**WHAT YOU SHOULD DO:**
For the material below, set down exactly the lines between the one containing "none -> grey tape [719,279,781,338]" and the last line, both included, leaving every picture out.

(Beginning of WORKING DATA)

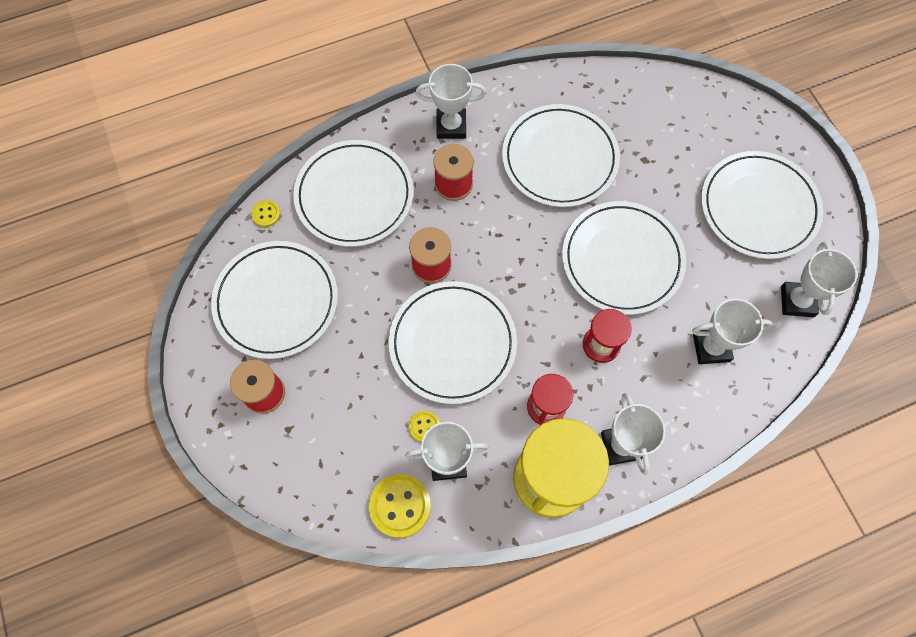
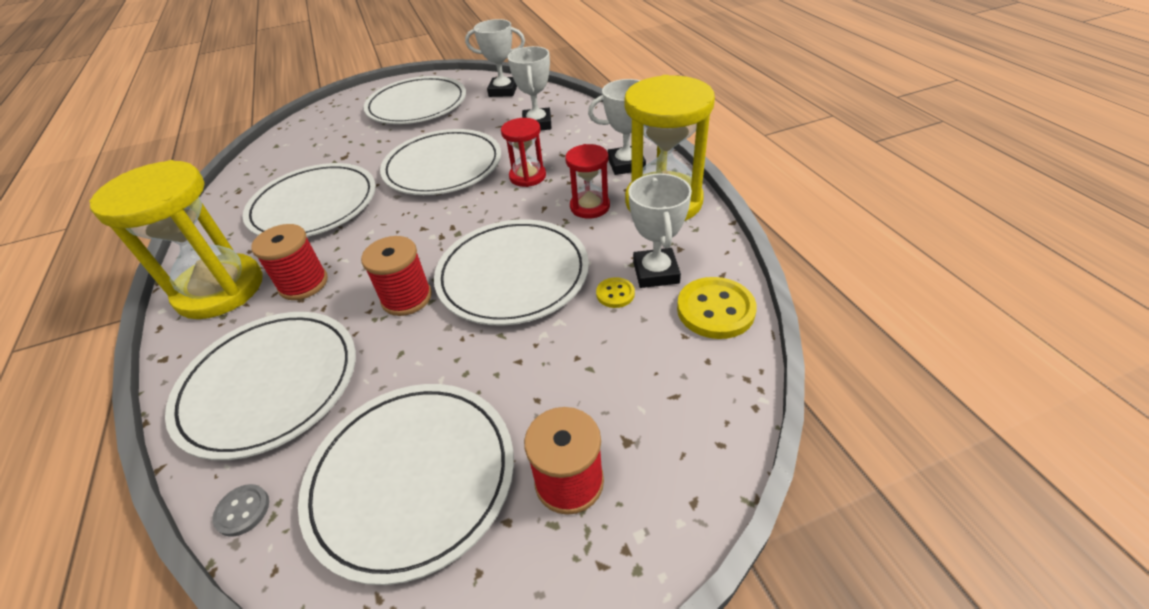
camera: 85 degrees left, 25 degrees down
yellow button [251,200,281,227] -> grey button [212,484,269,537]
white trophy [415,64,486,139] -> yellow hourglass [89,160,263,319]

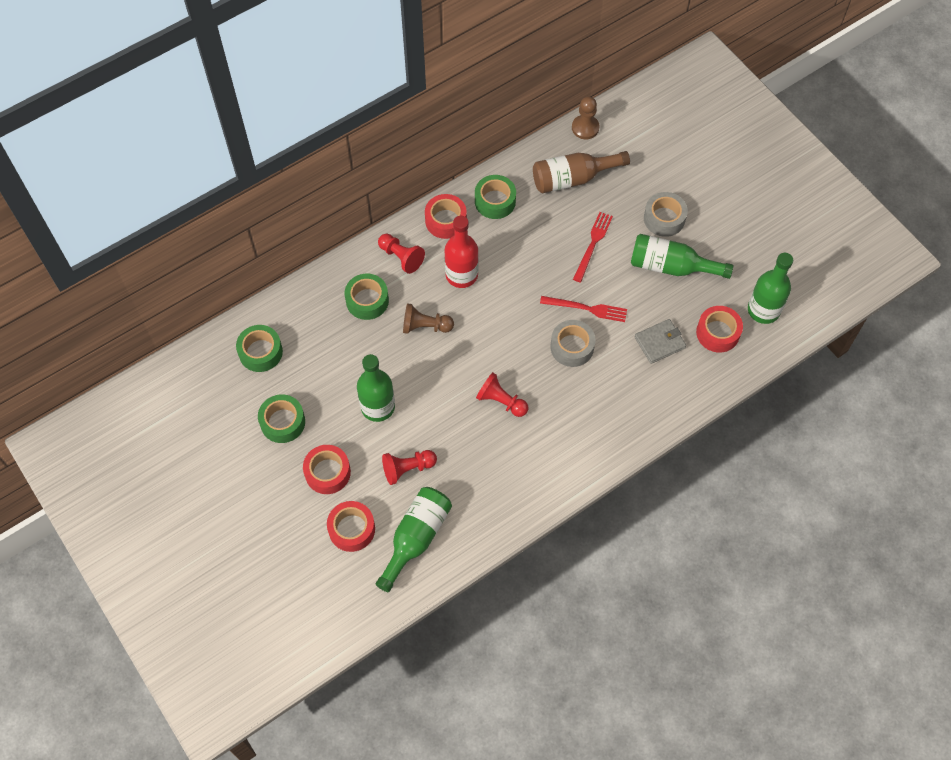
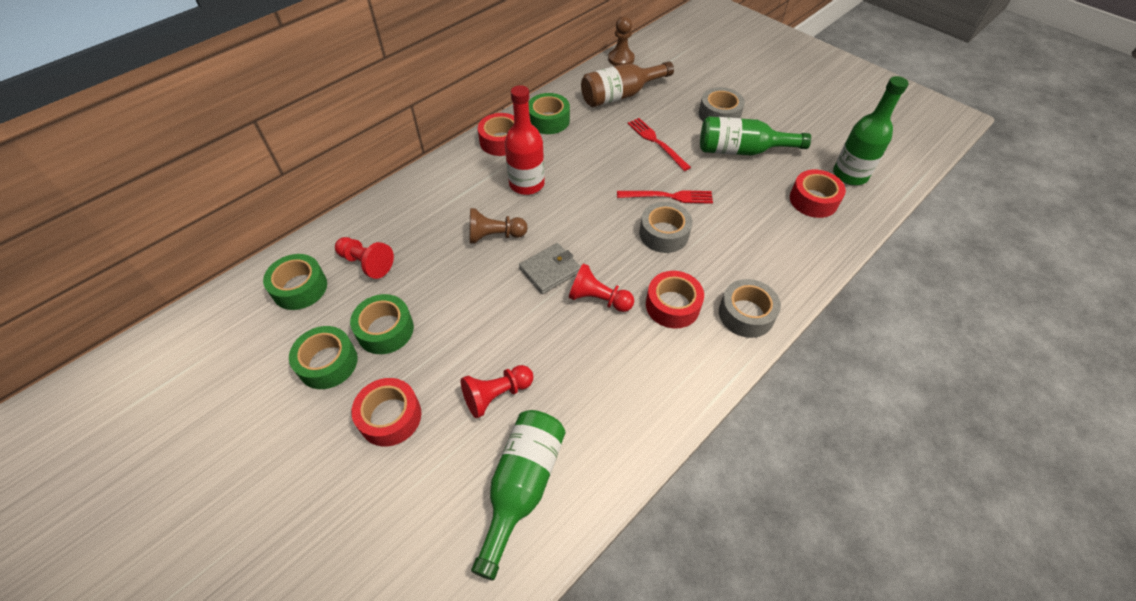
camera: 10 degrees left, 10 degrees down
red tape [327,501,375,552] -> red tape moved to [646,271,704,329]
green tape [344,274,389,320] -> green tape moved to [350,294,414,354]
green bottle [357,354,395,422] -> none
red pawn [378,234,425,274] -> red pawn moved to [335,237,394,279]
red fork [573,212,613,283] -> red fork turned 45 degrees counterclockwise [627,118,691,171]
grey wallet [634,319,686,364] -> grey wallet moved to [519,243,581,294]
none -> grey tape [719,279,781,338]

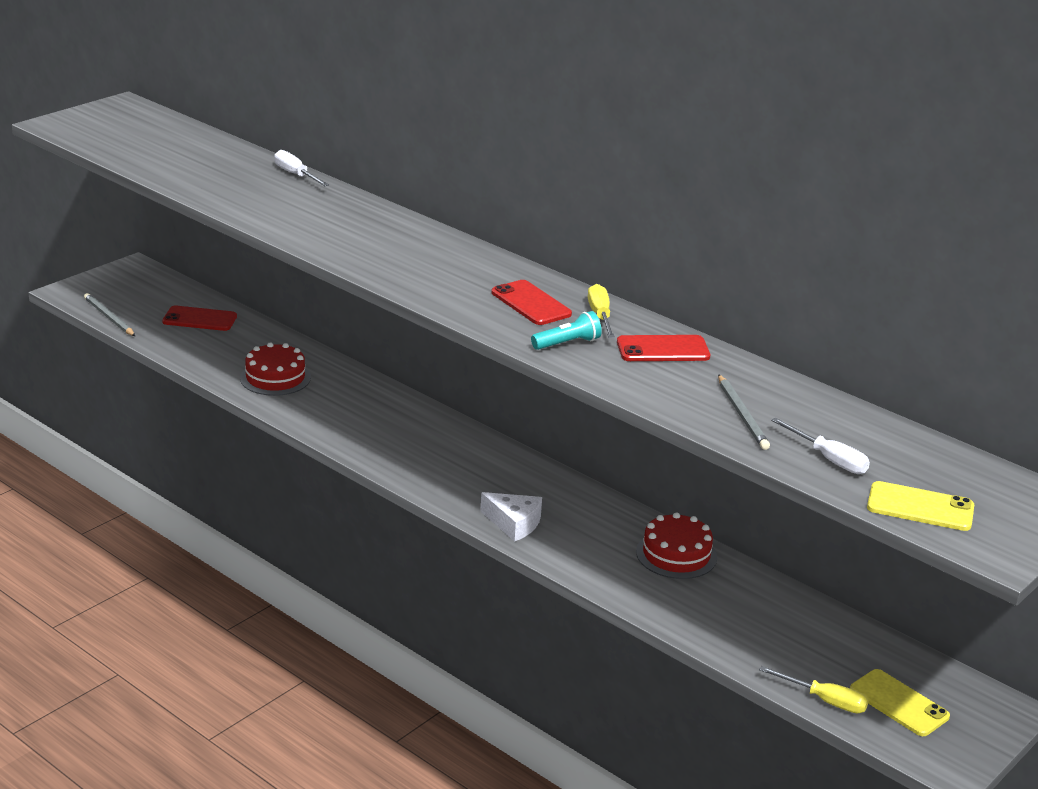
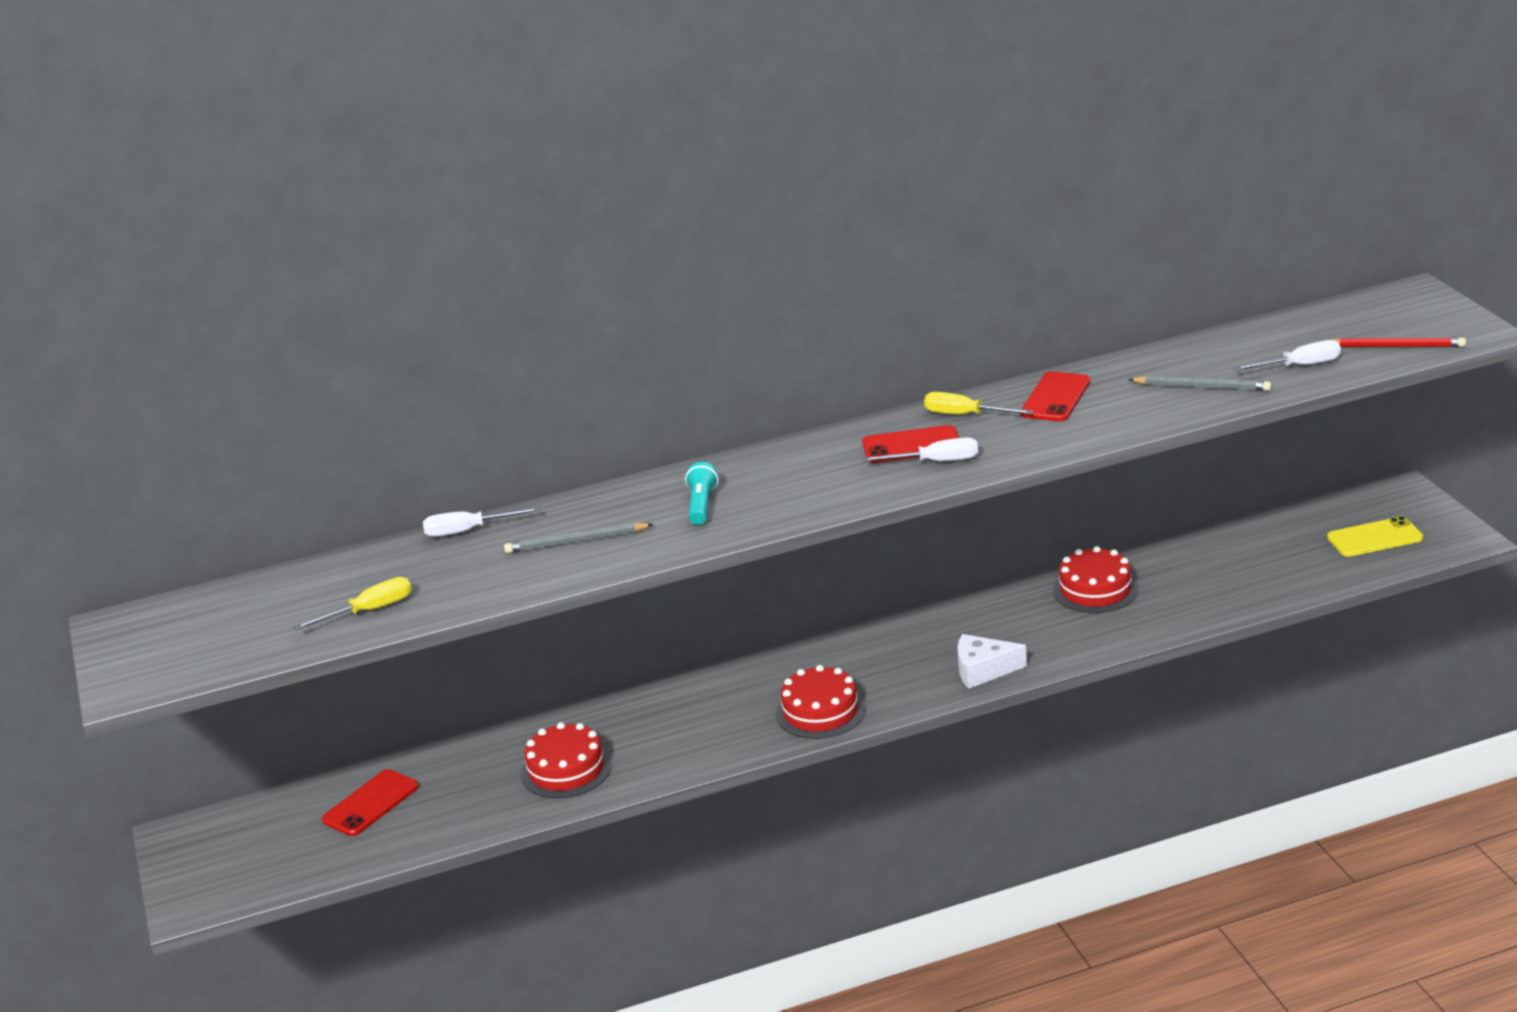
camera: 55 degrees left, 0 degrees up
grey pencil [84,293,135,336] -> grey pencil moved to [504,523,654,553]
white cheese [480,492,542,542] -> white cheese turned 150 degrees counterclockwise [957,634,1027,689]
turquoise flashlight [531,311,602,350] -> turquoise flashlight moved to [685,462,718,525]
yellow screwdriver [759,666,869,713] -> yellow screwdriver moved to [294,577,412,630]
yellow phone [867,481,974,531] -> red pencil [1333,338,1466,347]
none -> red cake [776,665,865,739]
none -> white screwdriver [862,437,978,462]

(End of WORKING DATA)

**RESULT OF THE EXERCISE:**
none -> grey tape [719,279,781,338]

camera: 55 degrees left, 0 degrees up
grey pencil [84,293,135,336] -> grey pencil moved to [504,523,654,553]
white cheese [480,492,542,542] -> white cheese turned 150 degrees counterclockwise [957,634,1027,689]
turquoise flashlight [531,311,602,350] -> turquoise flashlight moved to [685,462,718,525]
yellow screwdriver [759,666,869,713] -> yellow screwdriver moved to [294,577,412,630]
yellow phone [867,481,974,531] -> red pencil [1333,338,1466,347]
none -> red cake [776,665,865,739]
none -> white screwdriver [862,437,978,462]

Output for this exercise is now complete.